### Your objective
Take every line of the material below that includes the string "pink" and copy it out.

###

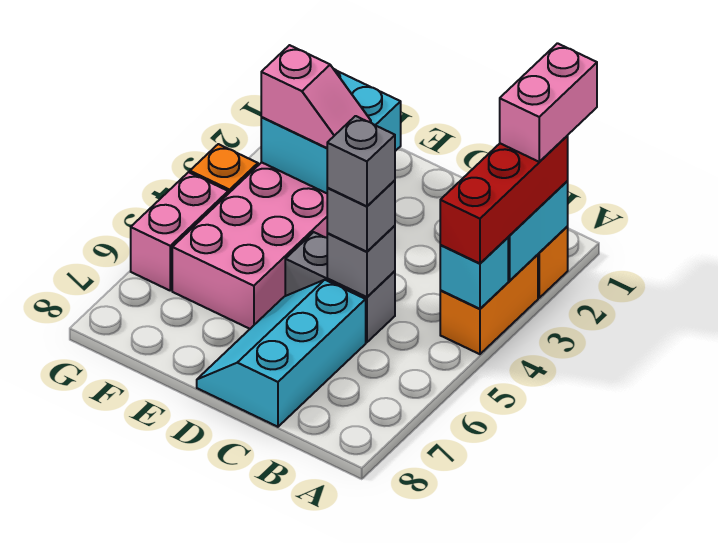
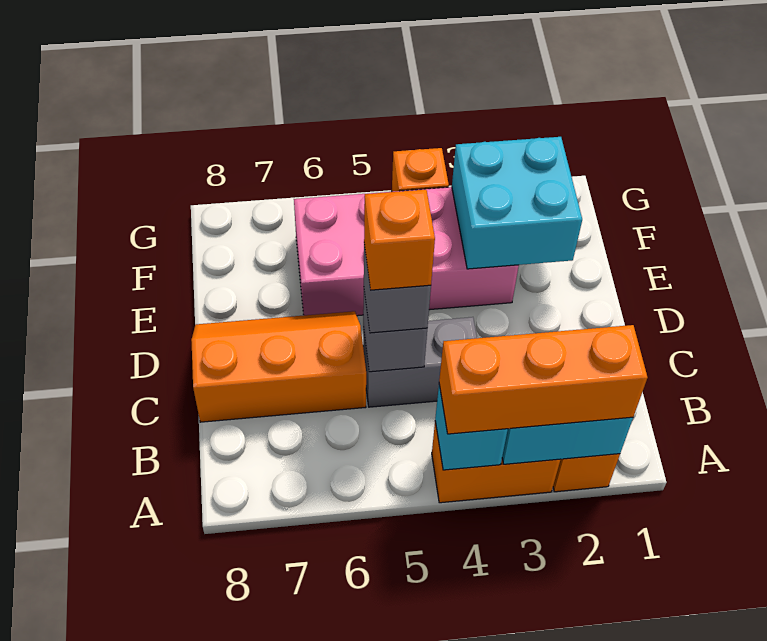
pink brick A1:A2 level 4 -> none
red brick A2:A4 level 3 -> orange brick A2:A4 level 3
grey brick C5:D5 level 1 -> grey brick C4:C5 level 1
grey brick C5 level 4 -> orange brick C5 level 4
cyan slope C6:D8 level 1 top C -> orange slope C6:D8 level 1 top C
pink slope E3:F3 level 3 top F -> none
pink brick G5:G6 level 1 -> none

###

### The answer
pink brick A1:A2 level 4 -> none
pink slope E3:F3 level 3 top F -> none
pink brick G5:G6 level 1 -> none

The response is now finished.